ACTION ITEM:
Below are the records; copy out every line that holds the word "light".

Collection entries:
####

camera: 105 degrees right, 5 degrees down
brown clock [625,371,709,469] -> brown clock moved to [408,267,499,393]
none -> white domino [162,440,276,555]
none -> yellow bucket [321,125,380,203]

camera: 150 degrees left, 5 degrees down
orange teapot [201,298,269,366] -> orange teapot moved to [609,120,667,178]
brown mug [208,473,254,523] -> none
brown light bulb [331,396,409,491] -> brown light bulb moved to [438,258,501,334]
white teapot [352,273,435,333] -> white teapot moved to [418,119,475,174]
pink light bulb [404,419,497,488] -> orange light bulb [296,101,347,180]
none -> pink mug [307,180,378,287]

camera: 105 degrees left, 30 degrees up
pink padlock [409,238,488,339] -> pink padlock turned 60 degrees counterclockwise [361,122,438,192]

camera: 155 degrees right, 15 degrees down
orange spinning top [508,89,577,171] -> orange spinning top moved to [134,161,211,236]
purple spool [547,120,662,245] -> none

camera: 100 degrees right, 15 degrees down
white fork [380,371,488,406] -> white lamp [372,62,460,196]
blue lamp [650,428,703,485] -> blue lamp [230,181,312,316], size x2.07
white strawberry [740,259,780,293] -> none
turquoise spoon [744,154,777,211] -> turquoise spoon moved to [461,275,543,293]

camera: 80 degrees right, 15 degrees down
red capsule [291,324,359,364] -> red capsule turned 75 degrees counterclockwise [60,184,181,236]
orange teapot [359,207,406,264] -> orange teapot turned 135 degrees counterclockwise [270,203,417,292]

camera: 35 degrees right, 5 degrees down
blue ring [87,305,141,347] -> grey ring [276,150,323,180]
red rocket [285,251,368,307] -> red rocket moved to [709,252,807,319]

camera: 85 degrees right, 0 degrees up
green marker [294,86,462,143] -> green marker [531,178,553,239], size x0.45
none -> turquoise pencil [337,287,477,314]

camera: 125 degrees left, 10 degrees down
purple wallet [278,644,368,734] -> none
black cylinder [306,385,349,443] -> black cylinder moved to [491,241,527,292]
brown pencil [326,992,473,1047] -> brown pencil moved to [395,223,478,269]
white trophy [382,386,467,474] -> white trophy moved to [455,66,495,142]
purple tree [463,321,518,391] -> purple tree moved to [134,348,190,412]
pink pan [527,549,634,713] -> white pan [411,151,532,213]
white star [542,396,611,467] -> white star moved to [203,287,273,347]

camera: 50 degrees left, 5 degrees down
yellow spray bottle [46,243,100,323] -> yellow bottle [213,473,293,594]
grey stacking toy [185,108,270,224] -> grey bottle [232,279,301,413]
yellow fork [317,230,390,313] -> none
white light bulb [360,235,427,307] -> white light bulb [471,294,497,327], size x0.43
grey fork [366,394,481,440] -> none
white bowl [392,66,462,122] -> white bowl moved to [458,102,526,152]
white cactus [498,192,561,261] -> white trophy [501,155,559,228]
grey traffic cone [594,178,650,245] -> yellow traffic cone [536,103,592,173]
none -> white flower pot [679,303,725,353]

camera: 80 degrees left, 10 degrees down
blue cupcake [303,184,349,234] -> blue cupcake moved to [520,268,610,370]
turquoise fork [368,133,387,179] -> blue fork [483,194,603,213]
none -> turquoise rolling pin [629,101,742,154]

####

COMPLETED TASK:
brown light bulb [331,396,409,491] -> brown light bulb moved to [438,258,501,334]
pink light bulb [404,419,497,488] -> orange light bulb [296,101,347,180]
white light bulb [360,235,427,307] -> white light bulb [471,294,497,327], size x0.43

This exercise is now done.